*Problem description:* In the entries below, find the lines that contain the word "light" and copy them.

***** Source data

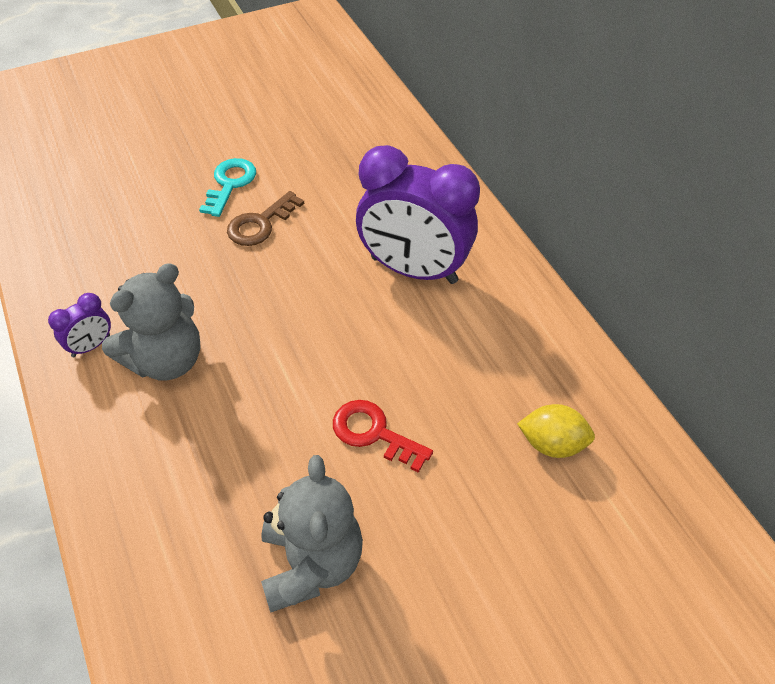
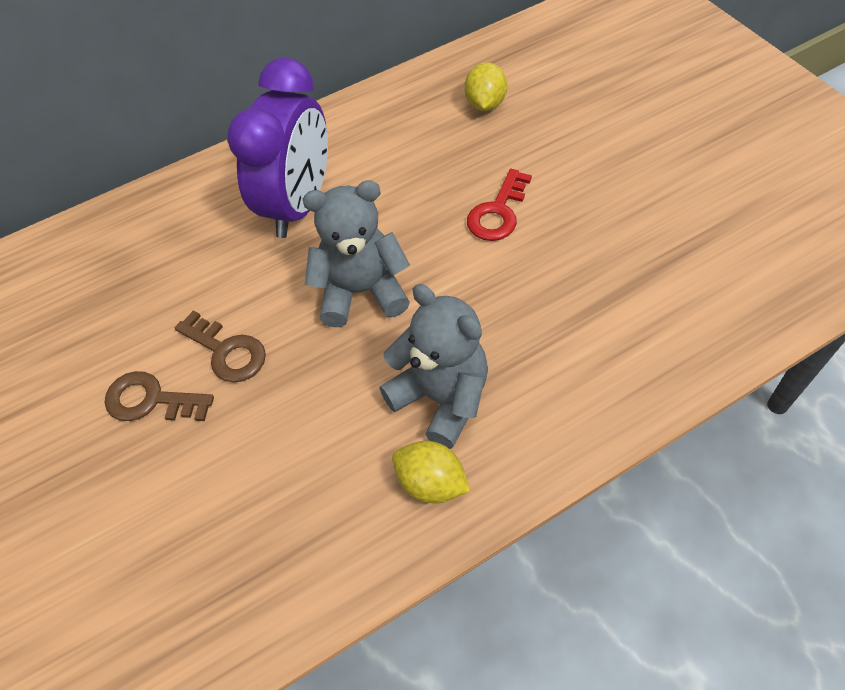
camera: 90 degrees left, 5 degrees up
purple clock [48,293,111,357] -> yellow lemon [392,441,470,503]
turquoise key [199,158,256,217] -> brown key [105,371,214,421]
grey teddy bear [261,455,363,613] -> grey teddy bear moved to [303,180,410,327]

**********
***** Source data

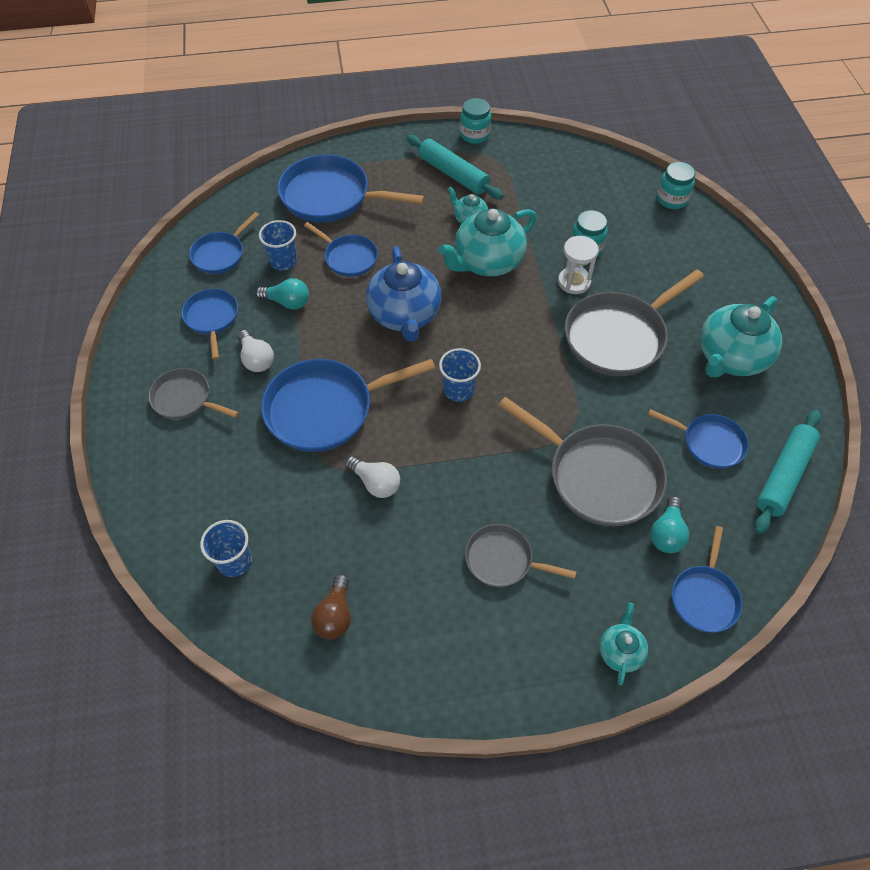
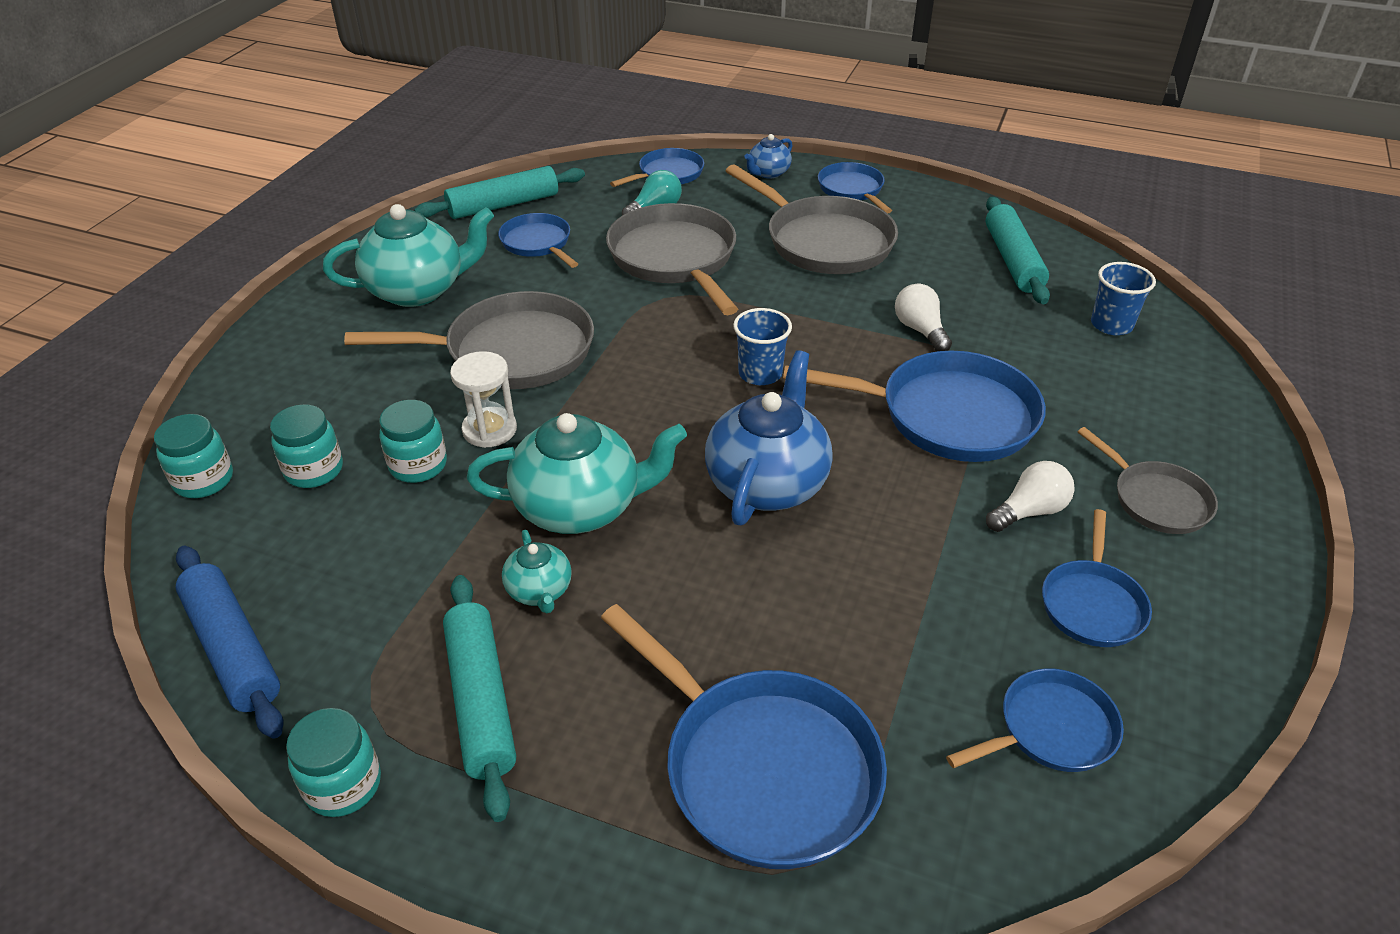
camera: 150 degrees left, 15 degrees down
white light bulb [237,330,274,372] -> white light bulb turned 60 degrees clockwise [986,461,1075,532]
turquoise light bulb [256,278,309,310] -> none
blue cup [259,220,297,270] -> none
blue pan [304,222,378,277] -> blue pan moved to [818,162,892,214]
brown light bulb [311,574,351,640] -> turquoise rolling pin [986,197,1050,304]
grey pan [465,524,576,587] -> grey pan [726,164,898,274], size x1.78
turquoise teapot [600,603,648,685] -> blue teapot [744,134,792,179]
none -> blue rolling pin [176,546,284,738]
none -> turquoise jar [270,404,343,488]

**********
***** Source data

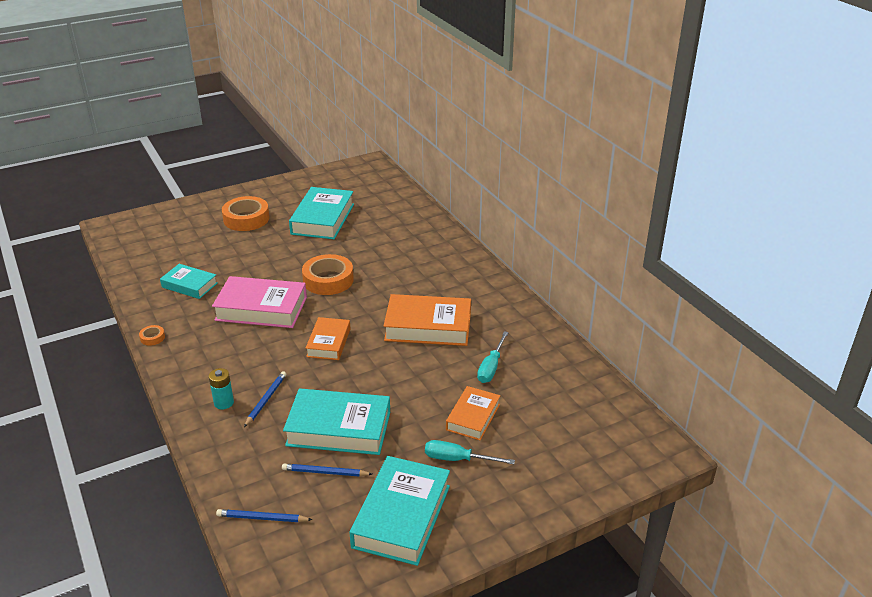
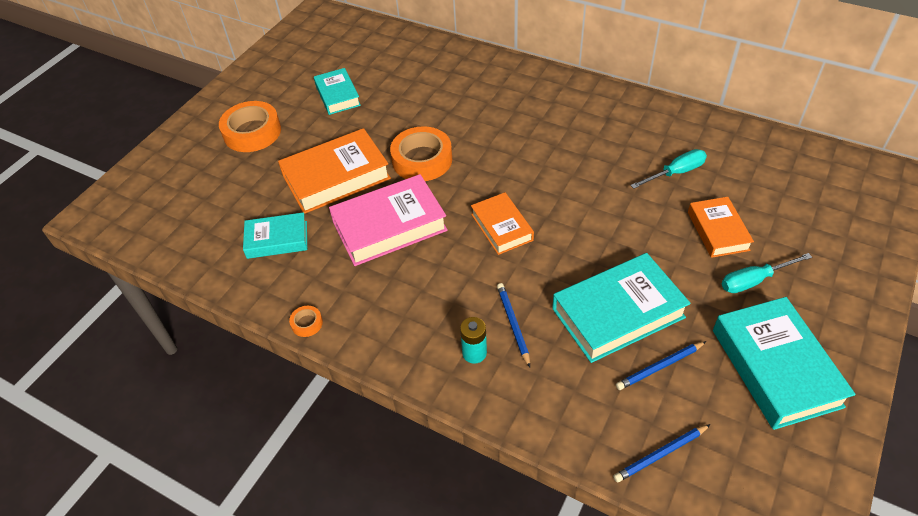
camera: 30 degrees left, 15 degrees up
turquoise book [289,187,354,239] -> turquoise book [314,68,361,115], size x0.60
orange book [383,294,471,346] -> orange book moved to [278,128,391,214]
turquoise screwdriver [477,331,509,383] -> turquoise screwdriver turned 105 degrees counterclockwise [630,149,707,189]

**********

*Completed task:*
white light bulb [237,330,274,372] -> white light bulb turned 60 degrees clockwise [986,461,1075,532]
turquoise light bulb [256,278,309,310] -> none
brown light bulb [311,574,351,640] -> turquoise rolling pin [986,197,1050,304]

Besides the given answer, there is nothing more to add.